──────── Dataset extract
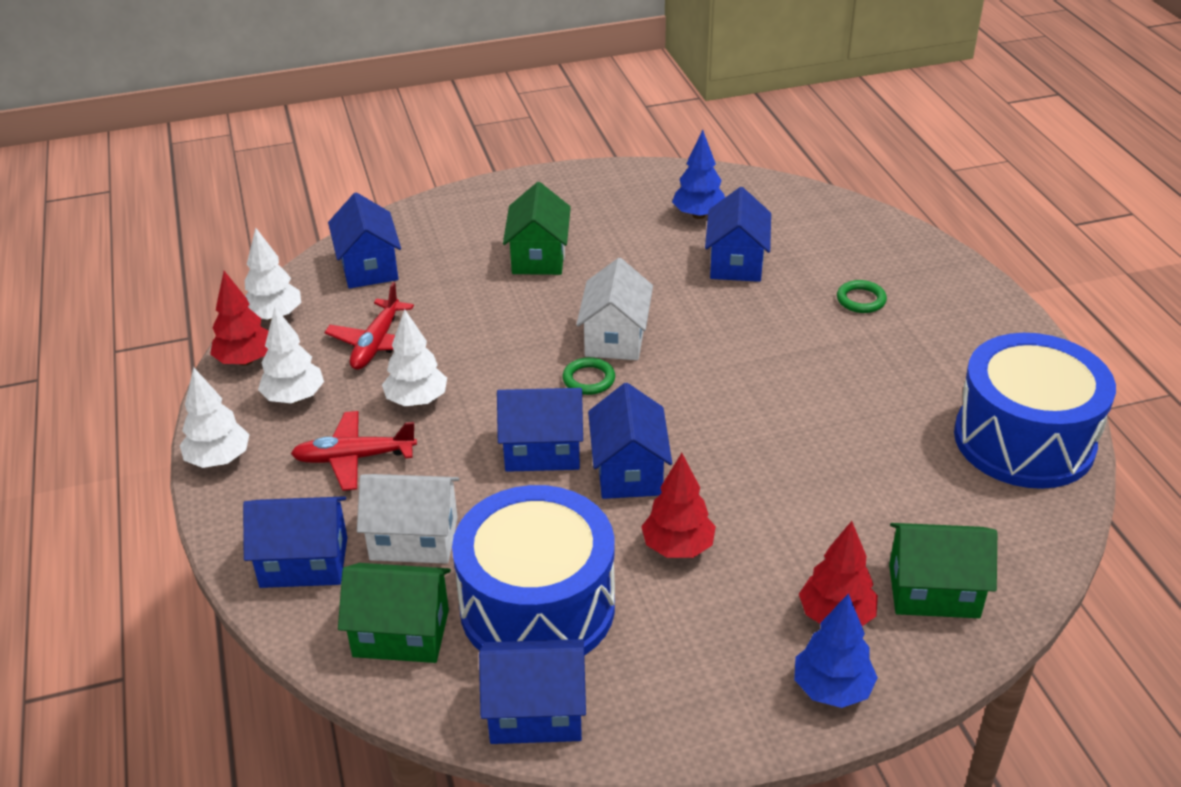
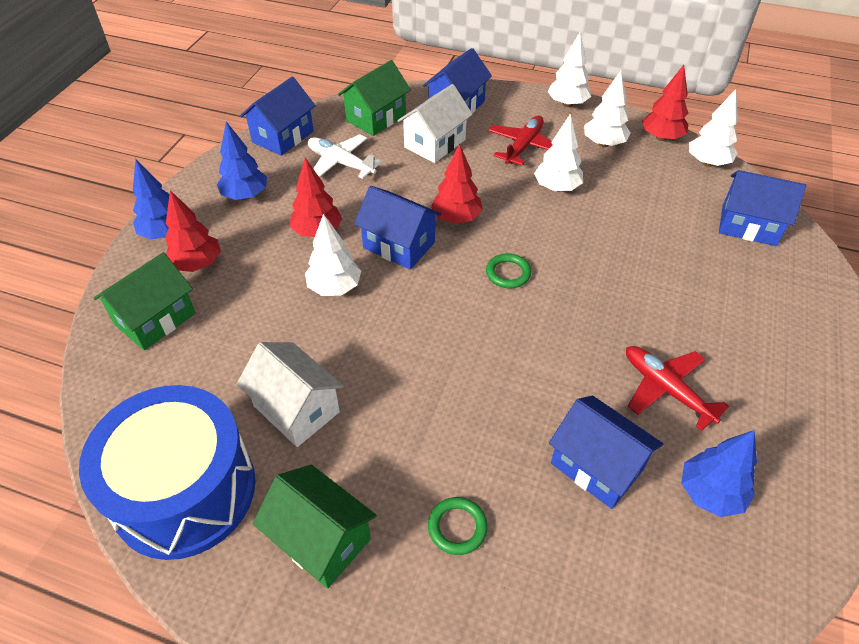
camera: 125 degrees right, 10 degrees up
(377, 344) = (637, 194): red plane -> red plane (666, 389)
(537, 606) = (340, 163): blue drum -> white plane
(539, 257) = (703, 327): green house -> green house (321, 539)
(542, 450) = (456, 218): blue house -> red tree
(615, 338) = (546, 313): white house -> white house (296, 409)
(690, 660) = (245, 195): none -> blue tree
(737, 483) = (335, 287): none -> white tree

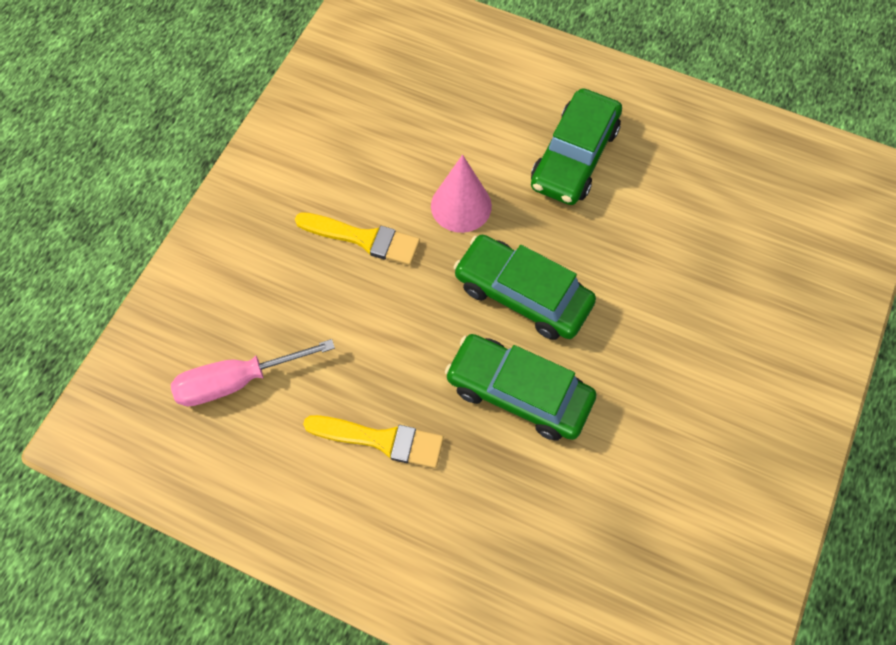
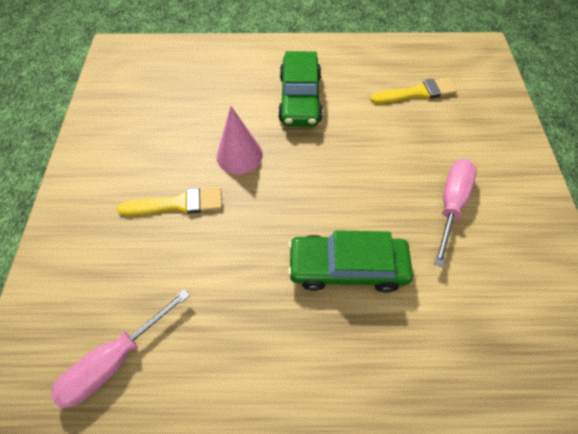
camera: 25 degrees left, 5 degrees down
(381, 440) = (260, 353): yellow brush -> yellow brush (417, 93)
(523, 294) = (312, 197): green car -> none
(687, 373) = (451, 203): none -> pink screwdriver

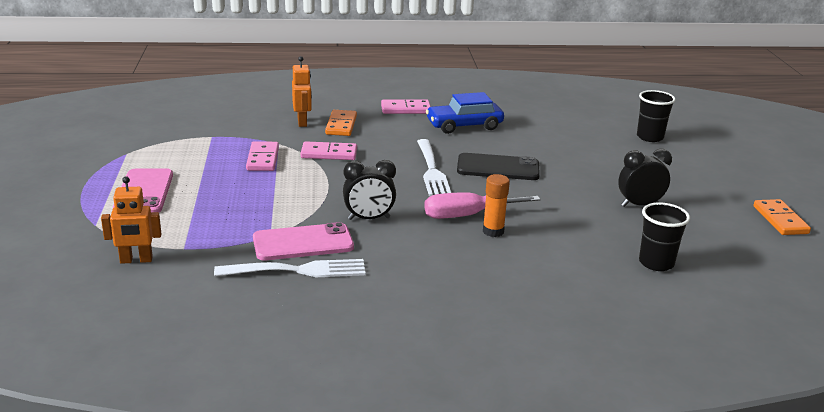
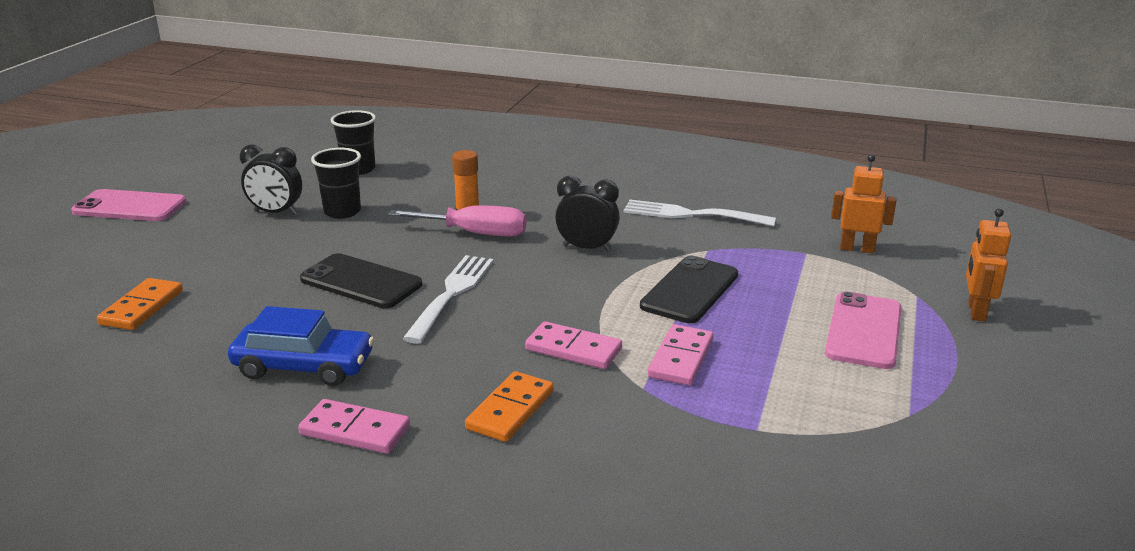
camera: 155 degrees left, 0 degrees up
(272, 199) = (689, 290): none -> black phone
(302, 122) = (575, 433): orange robot -> orange robot (976, 311)
(303, 243) = (675, 236): pink phone -> pink phone (129, 207)
(650, 137) = (75, 290): black cup -> black cup (342, 212)
(780, 220) = (172, 179): orange domino -> orange domino (142, 307)

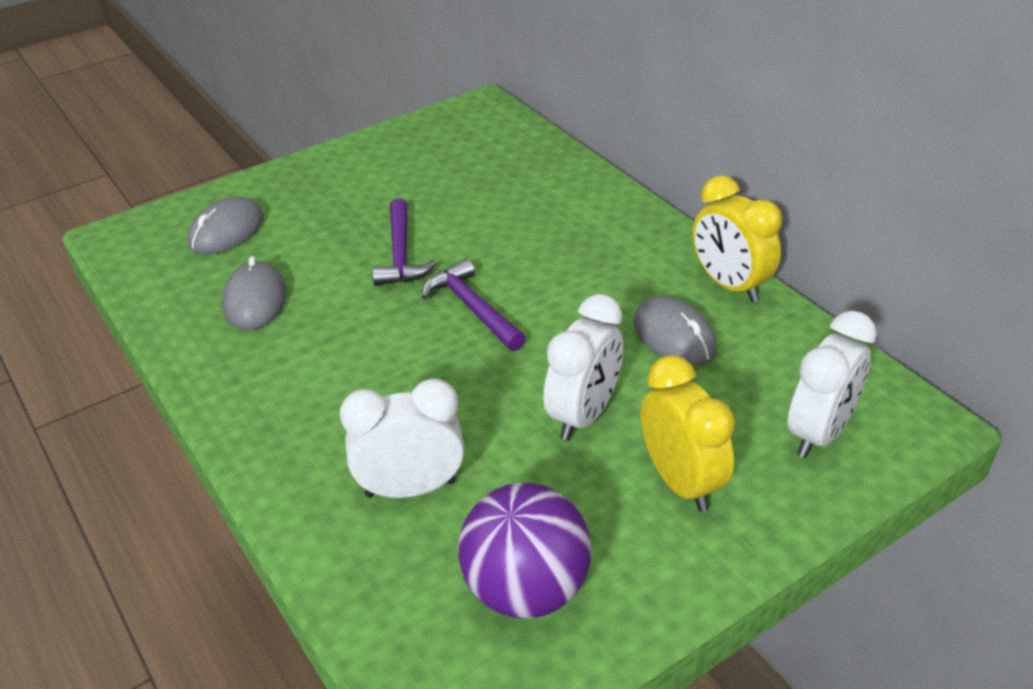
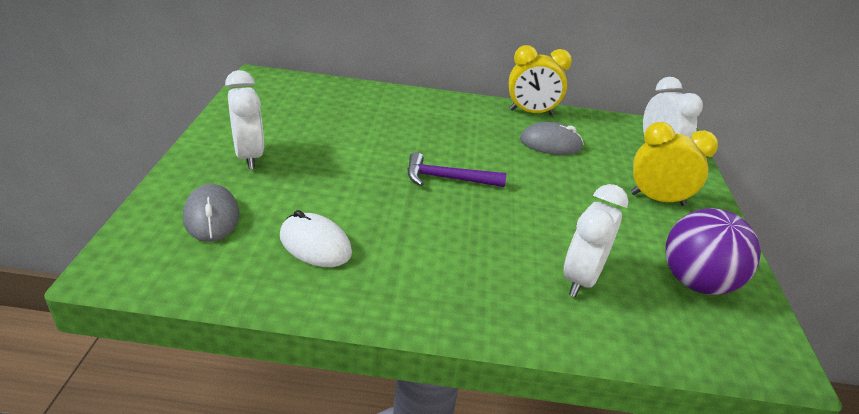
camera: 55 degrees left, 5 degrees down
(255, 300) = (315, 244): grey mouse -> white mouse
(401, 254) = (359, 172): purple hammer -> none
(583, 415) = (580, 196): white clock -> white clock (249, 156)

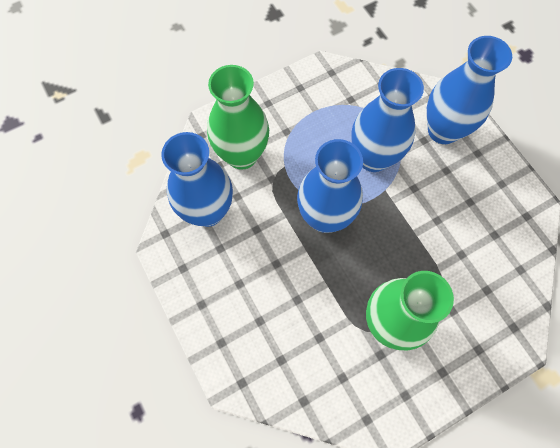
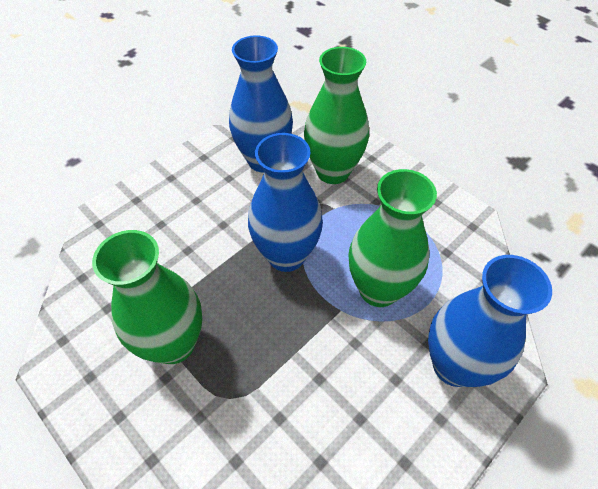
camera: 75 degrees right, 15 degrees down
(373, 158) = (378, 289): blue vase -> green vase

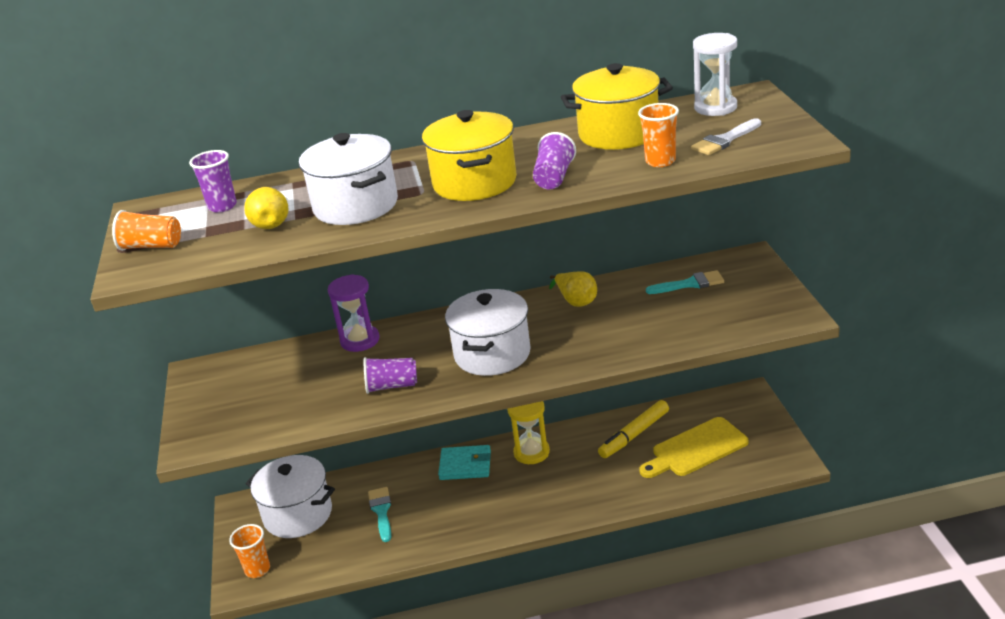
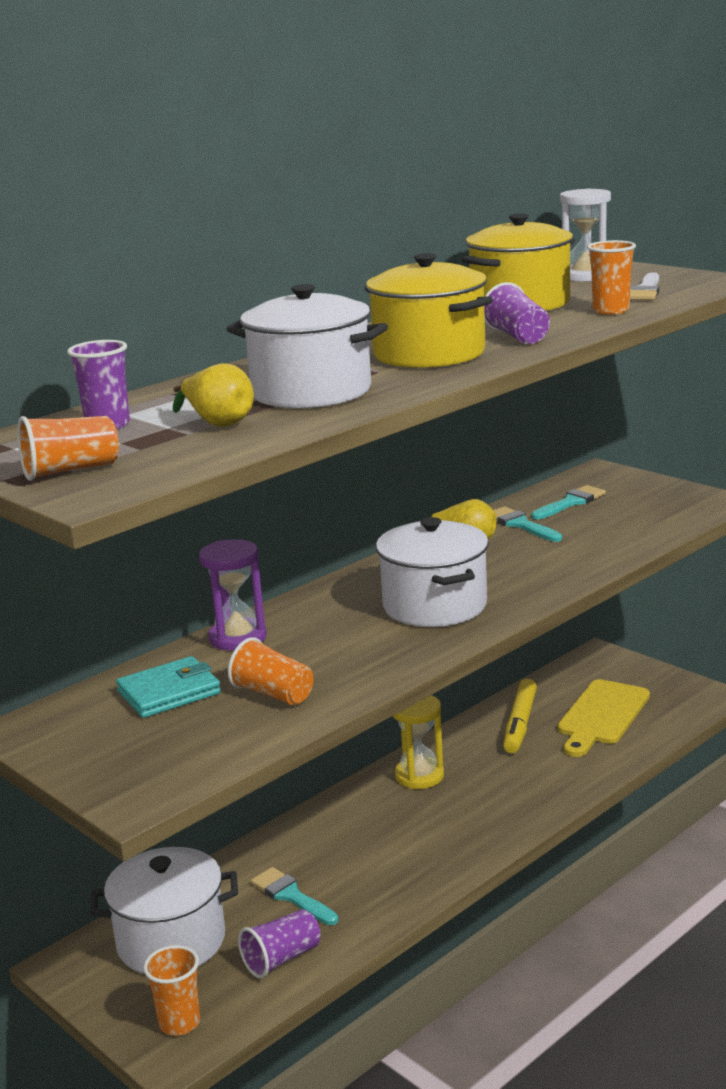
camera: 35 degrees left, 10 degrees down
(329, 394) = (273, 694): none -> orange cup
(392, 386) = (348, 664): purple cup -> purple cup (281, 959)
(465, 465) = (350, 814): turquoise wallet -> turquoise wallet (169, 692)
(631, 296) = (521, 525): none -> turquoise brush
────────────────
What the exercise asks
Nothing but the lines from the first line of the data above through the line holding "(690, 660) = (245, 195): none -> blue tree" may appear in the response, copied exactly and without pictures.

Solution below
camera: 125 degrees right, 10 degrees up
(377, 344) = (637, 194): red plane -> red plane (666, 389)
(537, 606) = (340, 163): blue drum -> white plane
(539, 257) = (703, 327): green house -> green house (321, 539)
(542, 450) = (456, 218): blue house -> red tree
(615, 338) = (546, 313): white house -> white house (296, 409)
(690, 660) = (245, 195): none -> blue tree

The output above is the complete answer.